[Start of Attachment]

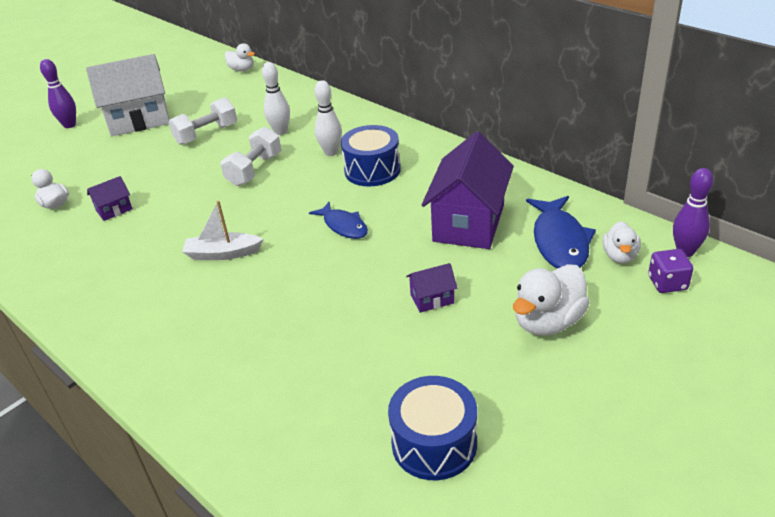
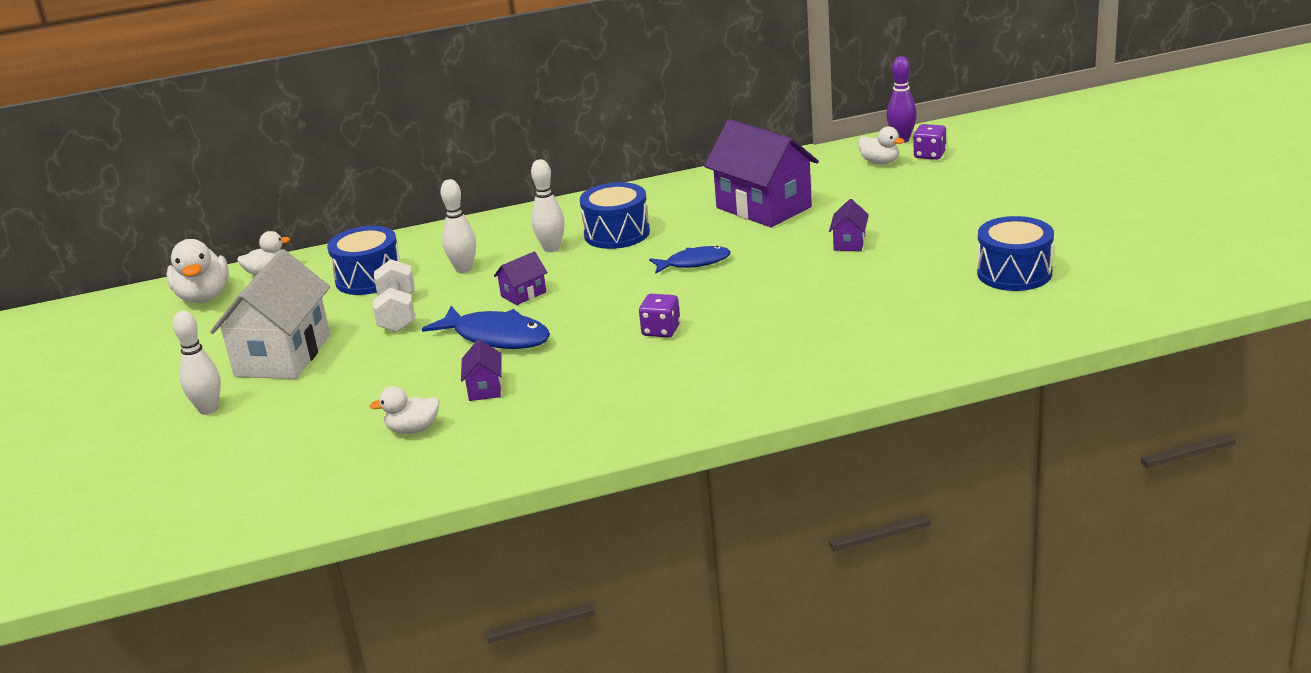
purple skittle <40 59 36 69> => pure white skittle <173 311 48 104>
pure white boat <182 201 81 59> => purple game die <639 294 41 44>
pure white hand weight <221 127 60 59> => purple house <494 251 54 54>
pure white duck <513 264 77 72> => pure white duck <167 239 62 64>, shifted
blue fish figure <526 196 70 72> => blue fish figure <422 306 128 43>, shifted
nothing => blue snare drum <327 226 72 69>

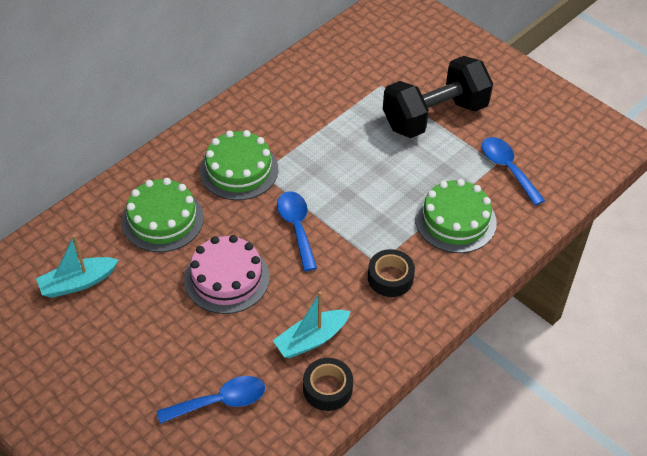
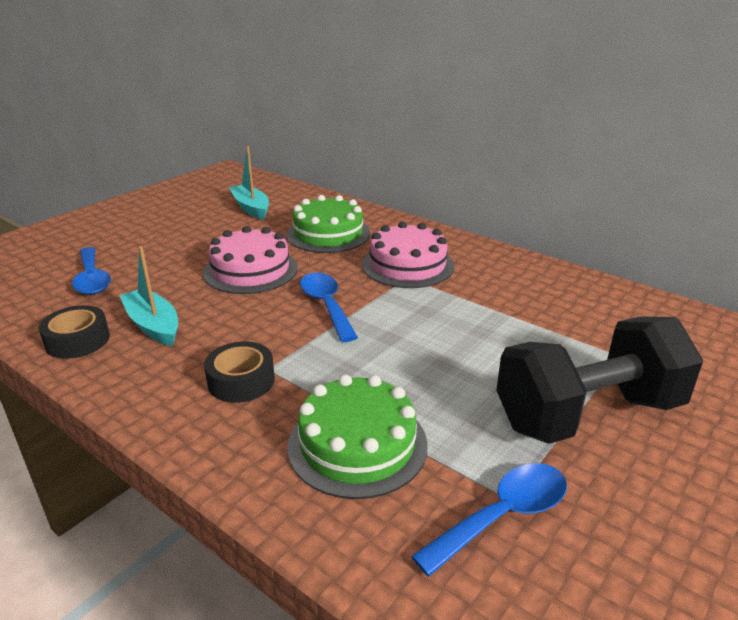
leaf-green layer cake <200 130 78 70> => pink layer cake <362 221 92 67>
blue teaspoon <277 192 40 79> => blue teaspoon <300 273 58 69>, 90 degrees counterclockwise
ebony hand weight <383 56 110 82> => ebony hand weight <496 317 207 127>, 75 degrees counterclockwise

[End of Attachment]

Instructions to follow>
If "hand" is in a line of the listing above, count that line; give the final number and nothing more.

Solution>
2